### ABOUT THIS TASK
Could you copy every line in the listing below that has the word "orange"?

### RECORDS FOR PROCESSING

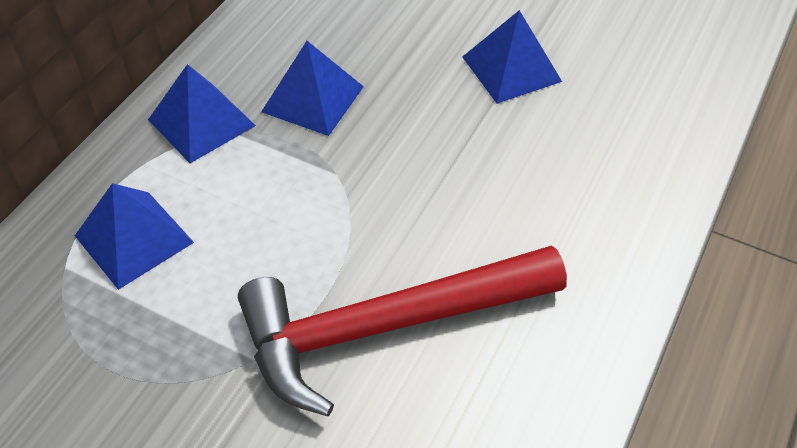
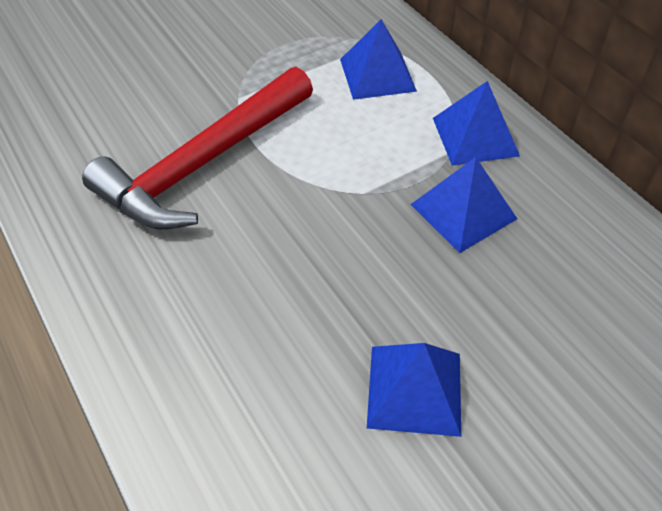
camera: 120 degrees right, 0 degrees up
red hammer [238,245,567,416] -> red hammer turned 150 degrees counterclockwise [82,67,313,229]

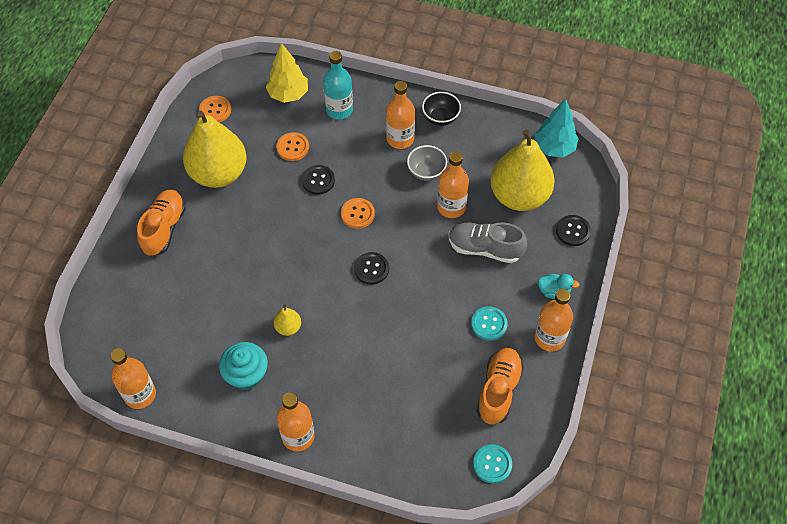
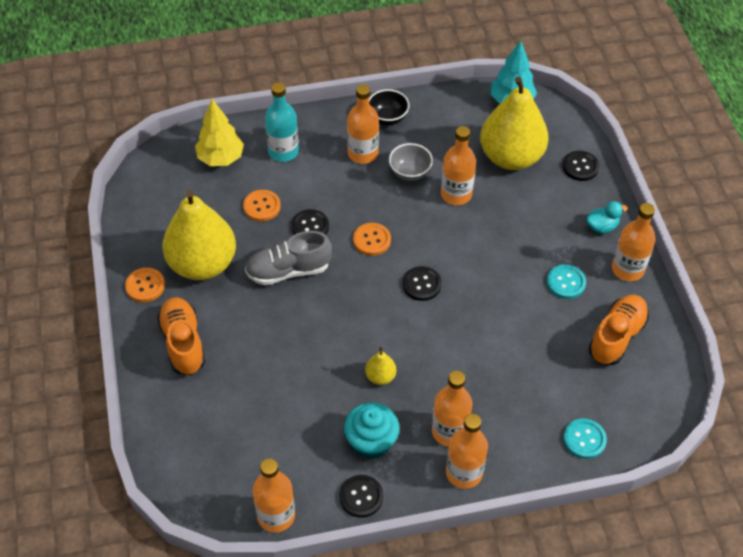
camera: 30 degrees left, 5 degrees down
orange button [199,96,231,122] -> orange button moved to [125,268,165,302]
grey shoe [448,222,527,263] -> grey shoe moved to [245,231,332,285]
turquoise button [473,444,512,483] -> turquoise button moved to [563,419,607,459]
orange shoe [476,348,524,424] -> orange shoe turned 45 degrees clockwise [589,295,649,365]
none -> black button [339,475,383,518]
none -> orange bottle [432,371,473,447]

### ANSWER SECTION
orange button [199,96,231,122] -> orange button moved to [125,268,165,302]
orange shoe [476,348,524,424] -> orange shoe turned 45 degrees clockwise [589,295,649,365]
none -> orange bottle [432,371,473,447]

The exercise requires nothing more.